[INFORMATION Boundary: Start]
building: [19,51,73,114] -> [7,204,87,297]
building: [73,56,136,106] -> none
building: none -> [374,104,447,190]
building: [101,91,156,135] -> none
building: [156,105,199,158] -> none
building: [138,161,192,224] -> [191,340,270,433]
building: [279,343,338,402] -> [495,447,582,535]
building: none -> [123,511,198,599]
[INFORMATION Boundary: End]
[INFORMATION Boundary: Start]
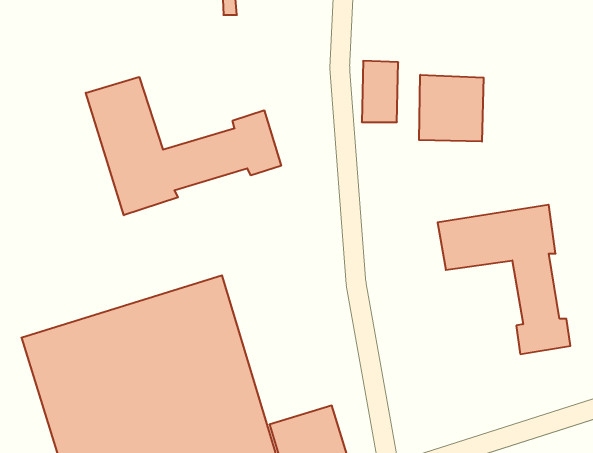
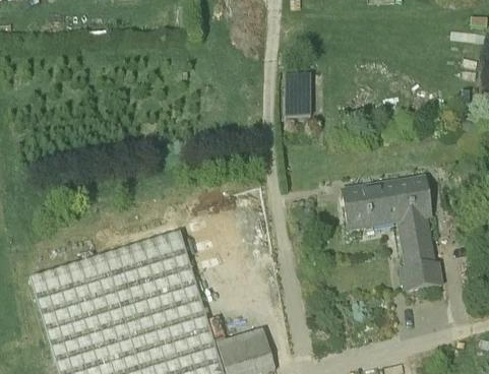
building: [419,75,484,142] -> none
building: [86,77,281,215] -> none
[INFORMATION Boundary: End]
[INFORMATION Boundary: Start]
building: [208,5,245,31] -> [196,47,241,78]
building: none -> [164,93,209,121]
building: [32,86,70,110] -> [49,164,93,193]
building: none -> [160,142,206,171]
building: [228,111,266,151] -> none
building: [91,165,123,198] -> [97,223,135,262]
[INFORMATION Boundary: End]
→ YOUR GOAL: Tally how many lines in the material above hold the word "none". Write only that number.

→ OUTPUT FOR THIS TASK: 10